[Version difference data]
-*-

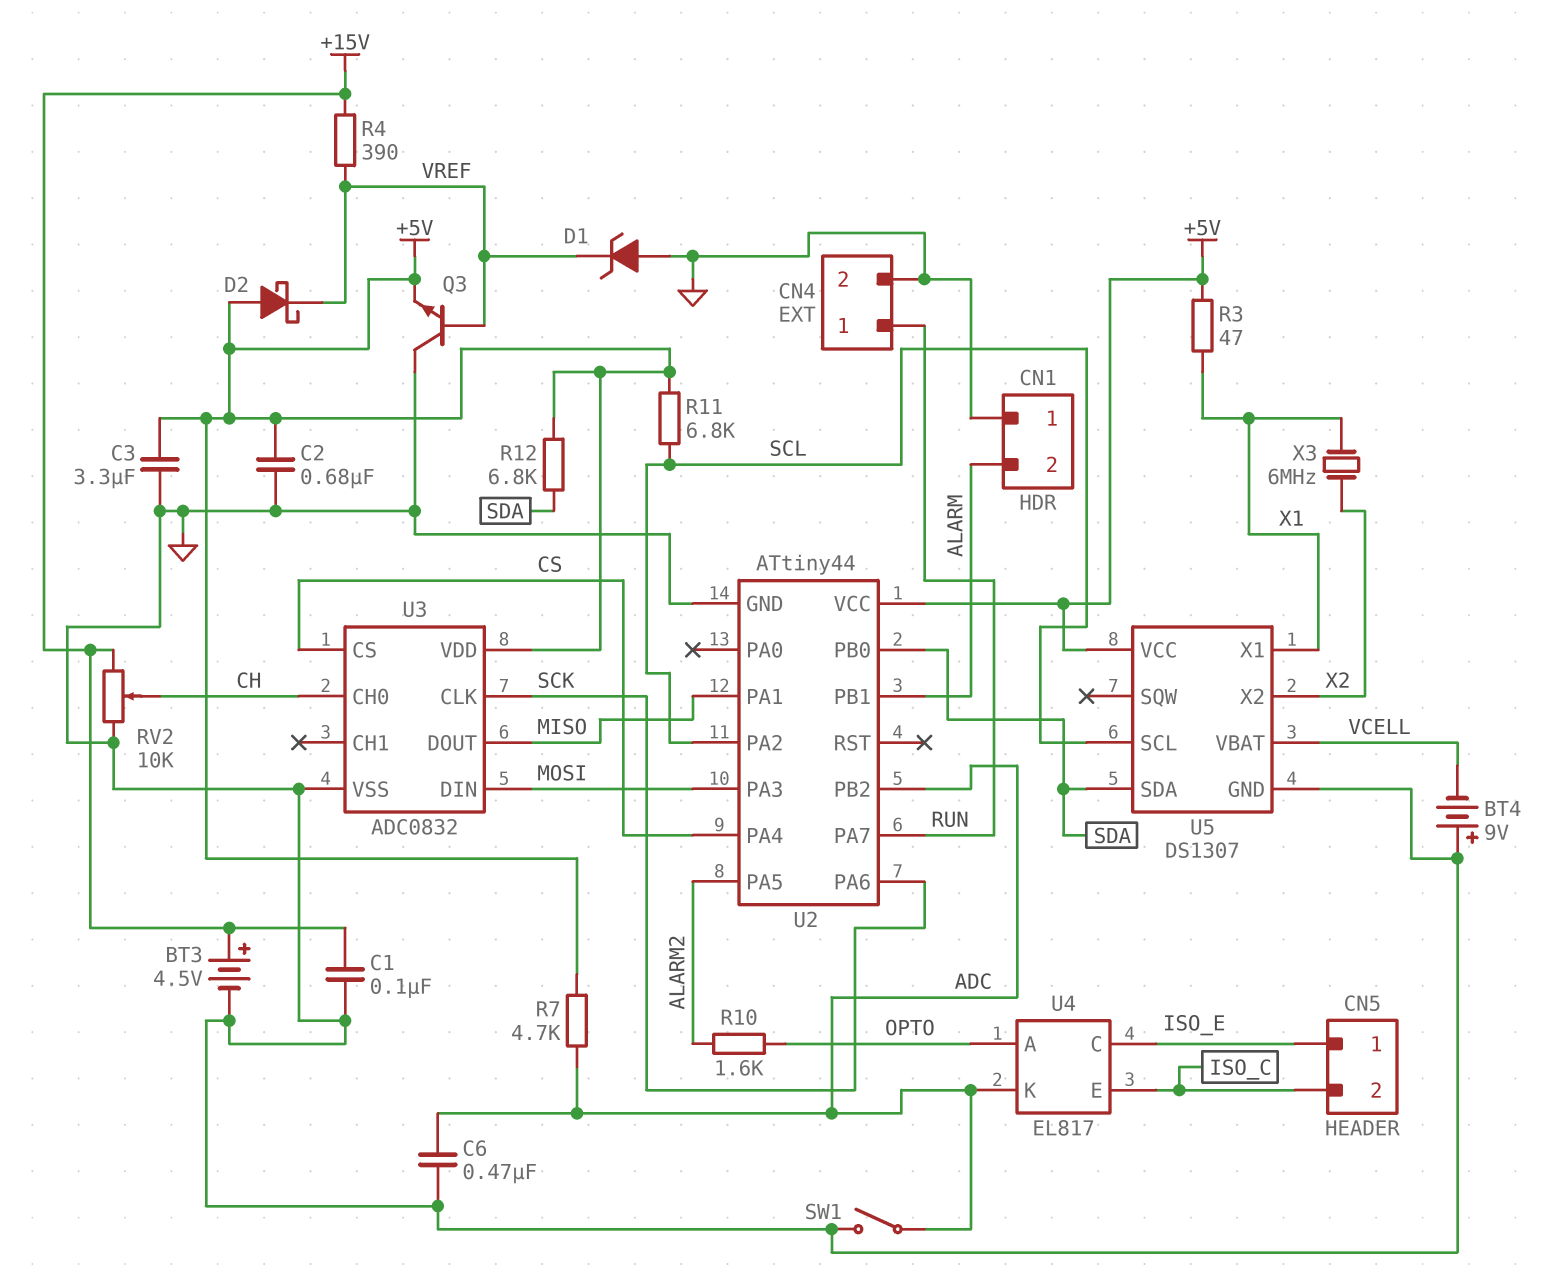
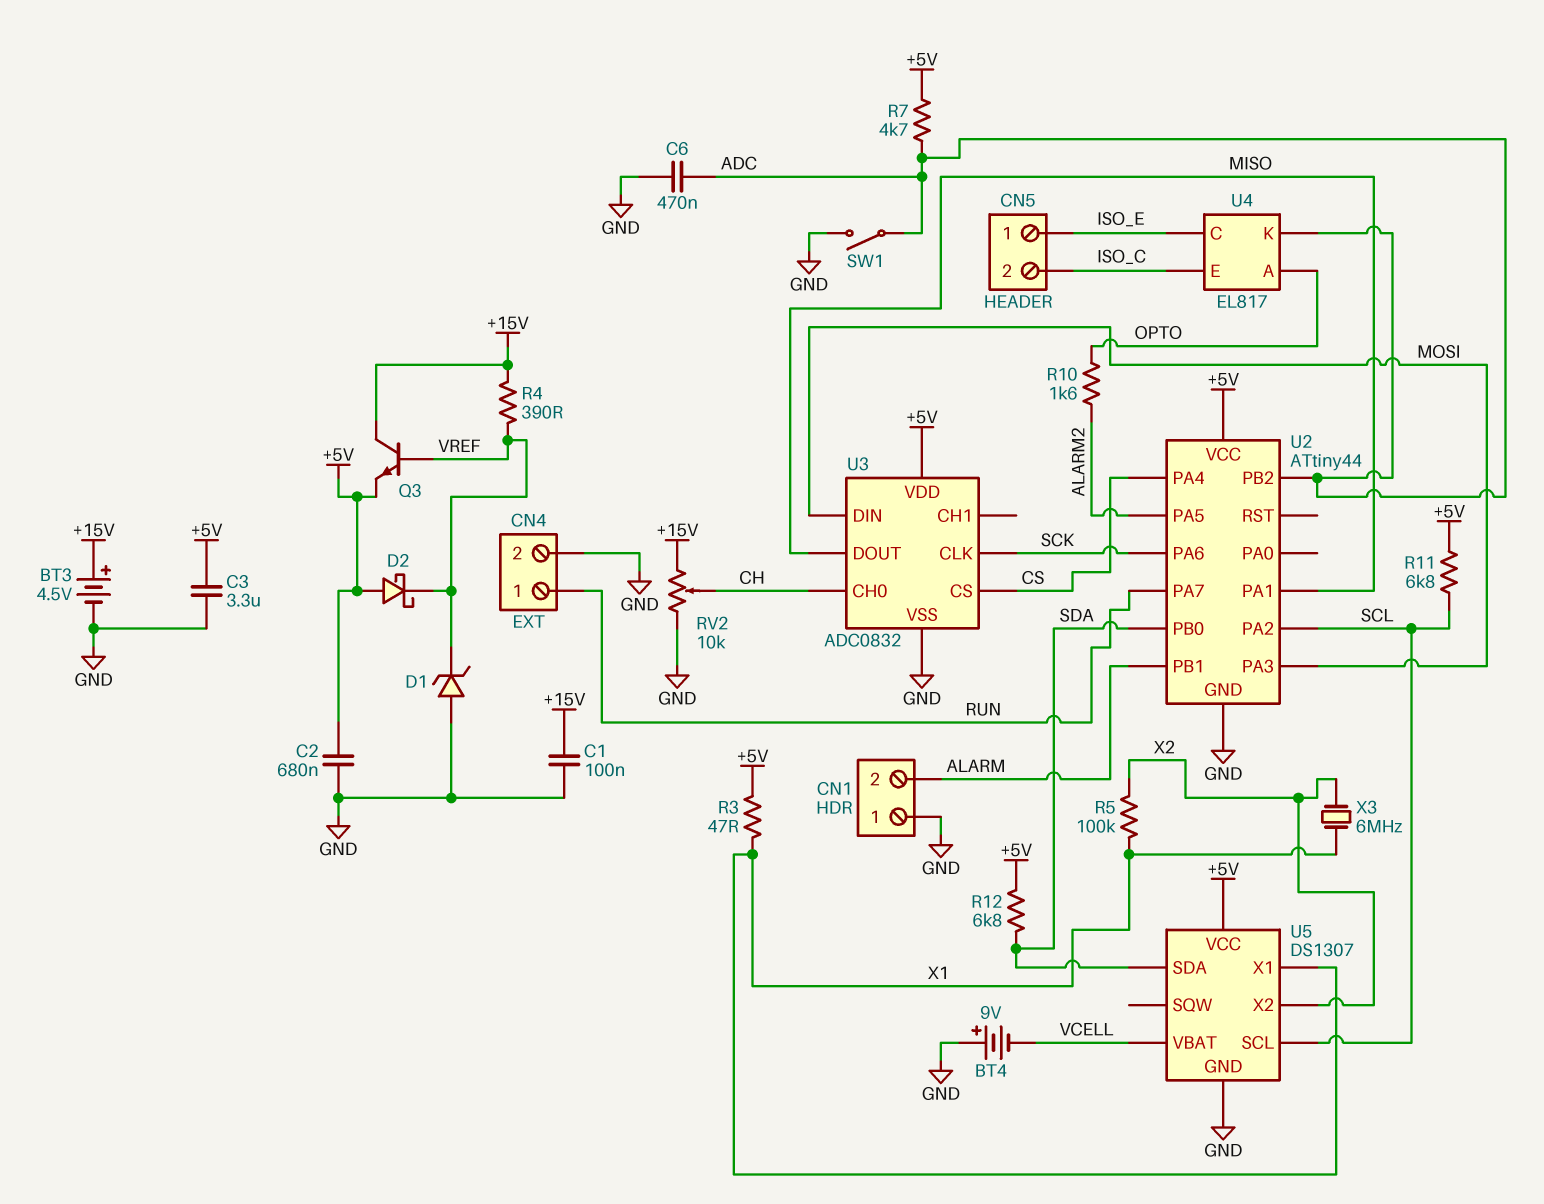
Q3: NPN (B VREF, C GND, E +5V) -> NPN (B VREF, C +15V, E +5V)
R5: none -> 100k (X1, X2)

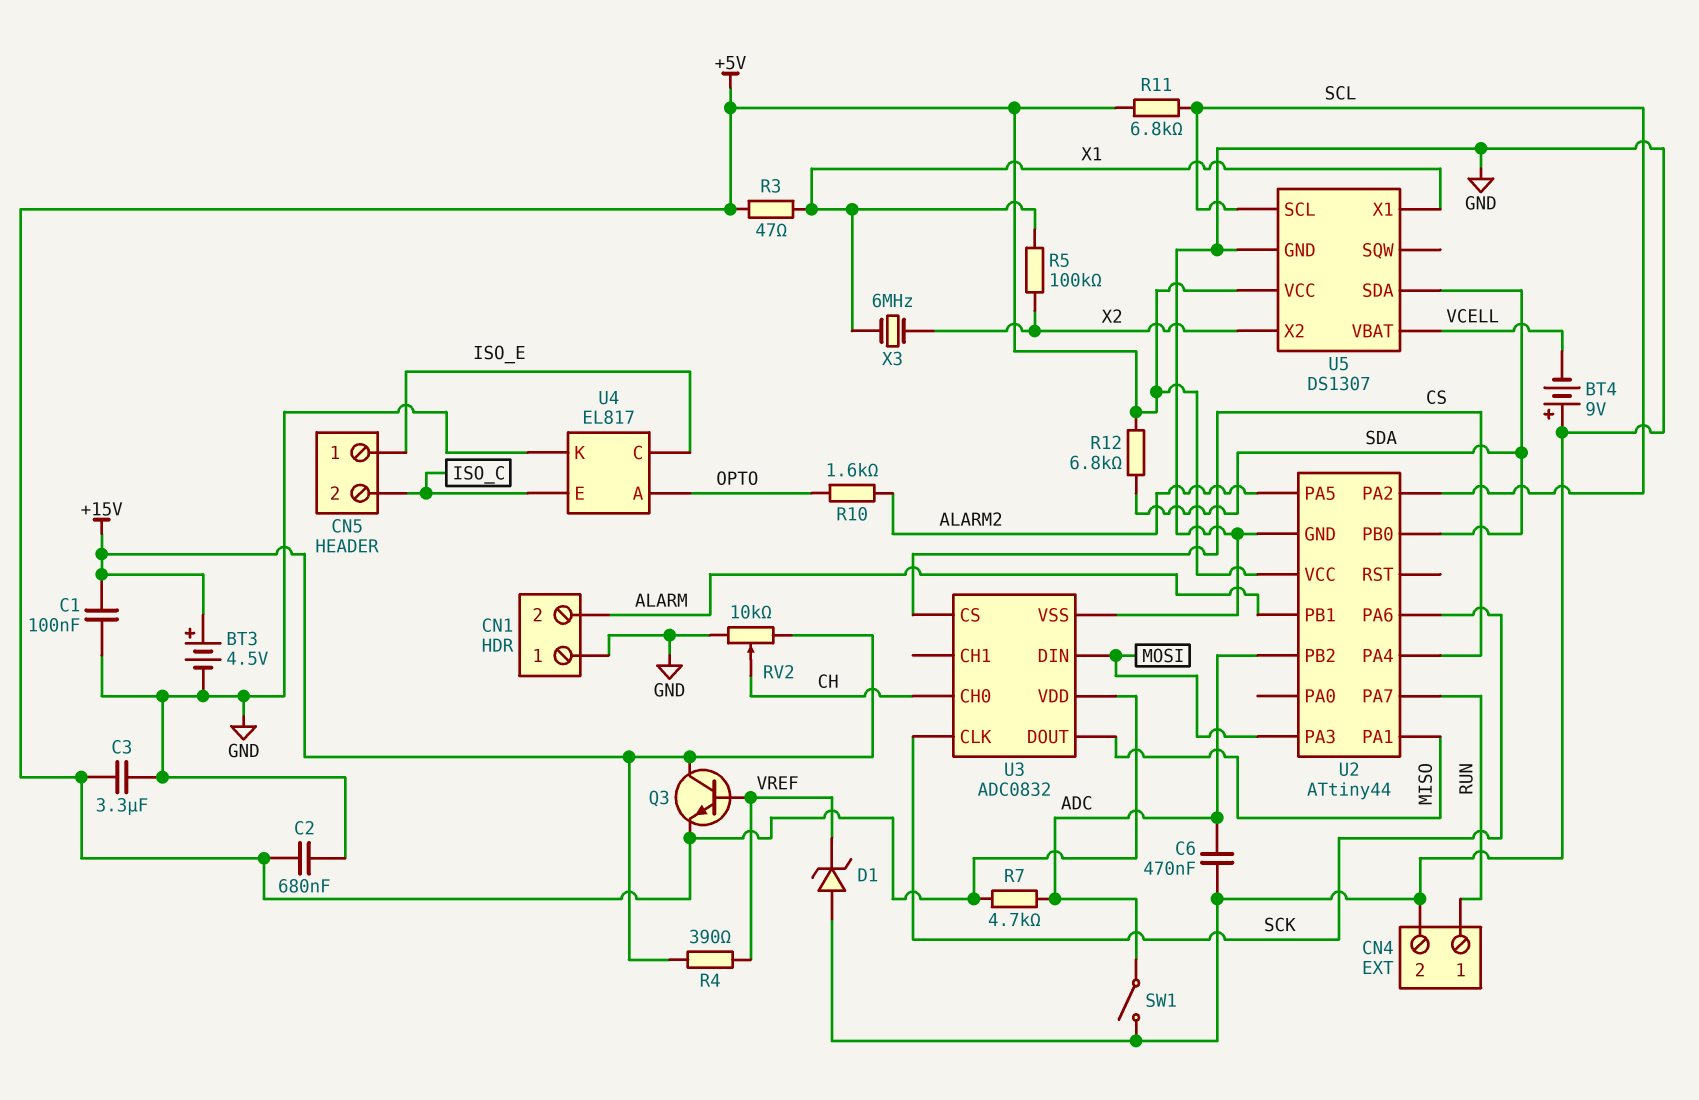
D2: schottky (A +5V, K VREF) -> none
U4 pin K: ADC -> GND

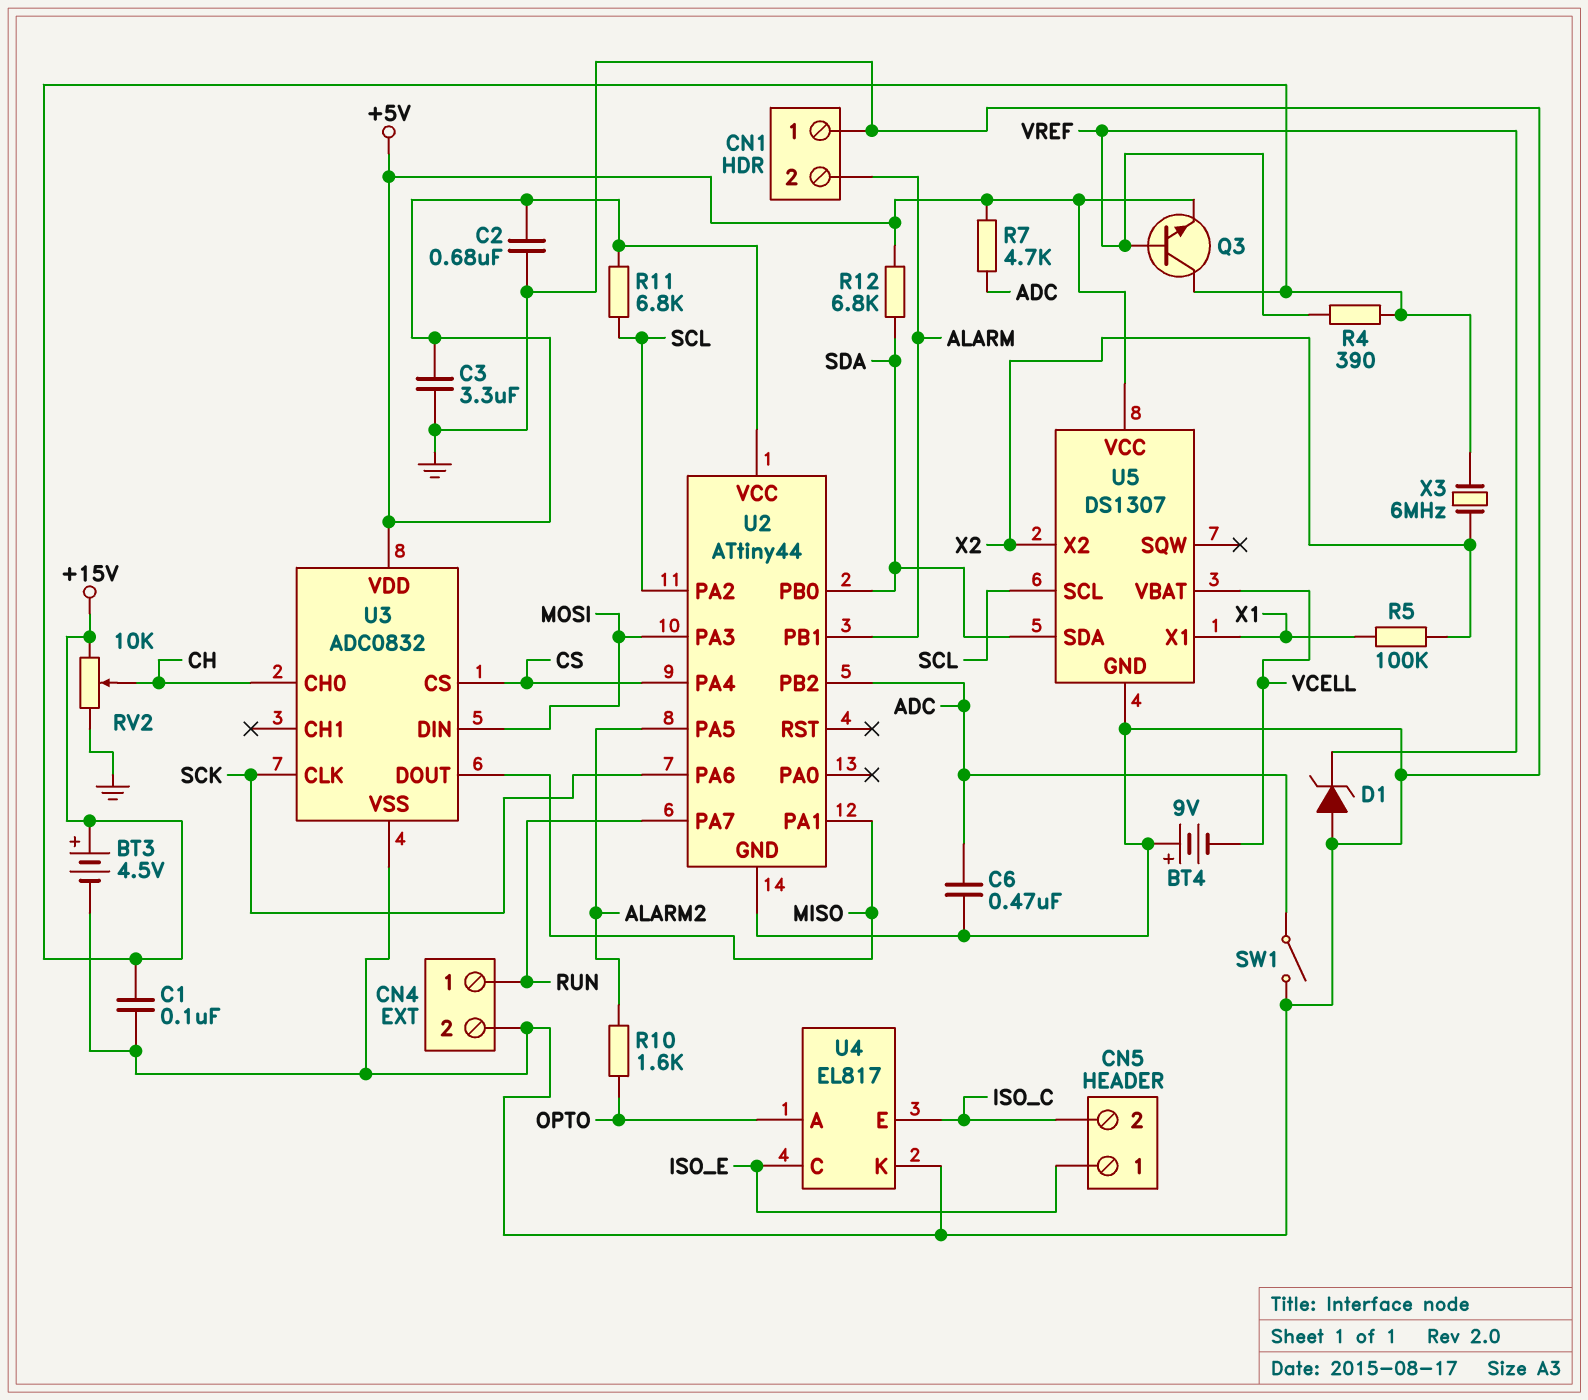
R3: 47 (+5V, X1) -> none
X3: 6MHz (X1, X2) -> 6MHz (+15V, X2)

-*-

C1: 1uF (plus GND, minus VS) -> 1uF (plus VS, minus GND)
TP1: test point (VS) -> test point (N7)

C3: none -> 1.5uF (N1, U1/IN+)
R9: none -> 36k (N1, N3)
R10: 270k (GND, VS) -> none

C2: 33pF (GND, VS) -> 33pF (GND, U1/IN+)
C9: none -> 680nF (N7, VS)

-*-

Task statement: From the records above, copy exactly the stretch from the line holding "U4 pin K: ADC -> GND" through the line holding "X3: 6MHz (X1, X2) -> 6MHz (+15V, X2)", both ends included, without the pictures.

Final answer:
U4 pin K: ADC -> GND

R3: 47 (+5V, X1) -> none
X3: 6MHz (X1, X2) -> 6MHz (+15V, X2)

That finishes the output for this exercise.